▶

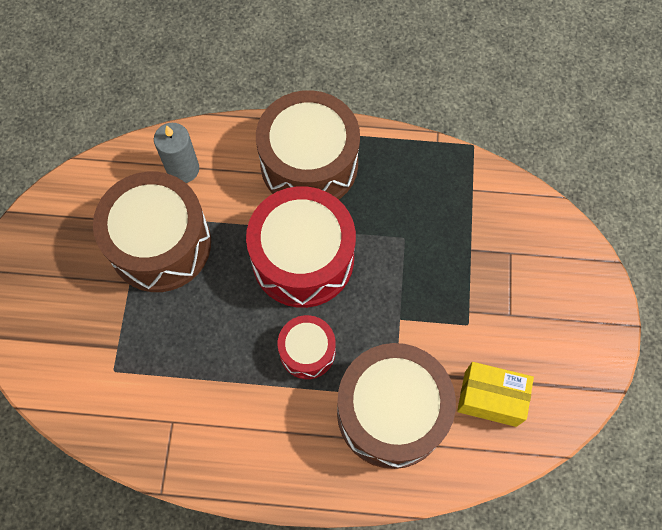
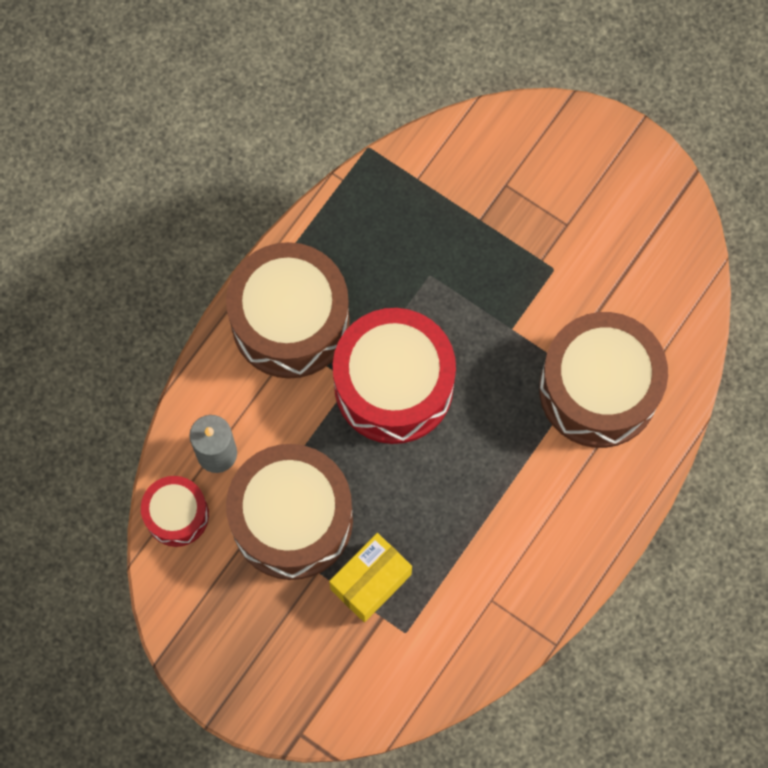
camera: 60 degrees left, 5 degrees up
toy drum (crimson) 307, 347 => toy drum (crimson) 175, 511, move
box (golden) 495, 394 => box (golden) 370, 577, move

◀

▶ _What is being asked_
The answer must be every line of the data that holds the word "move".

▶ _Exercise solution_
toy drum (crimson) 307, 347 => toy drum (crimson) 175, 511, move
box (golden) 495, 394 => box (golden) 370, 577, move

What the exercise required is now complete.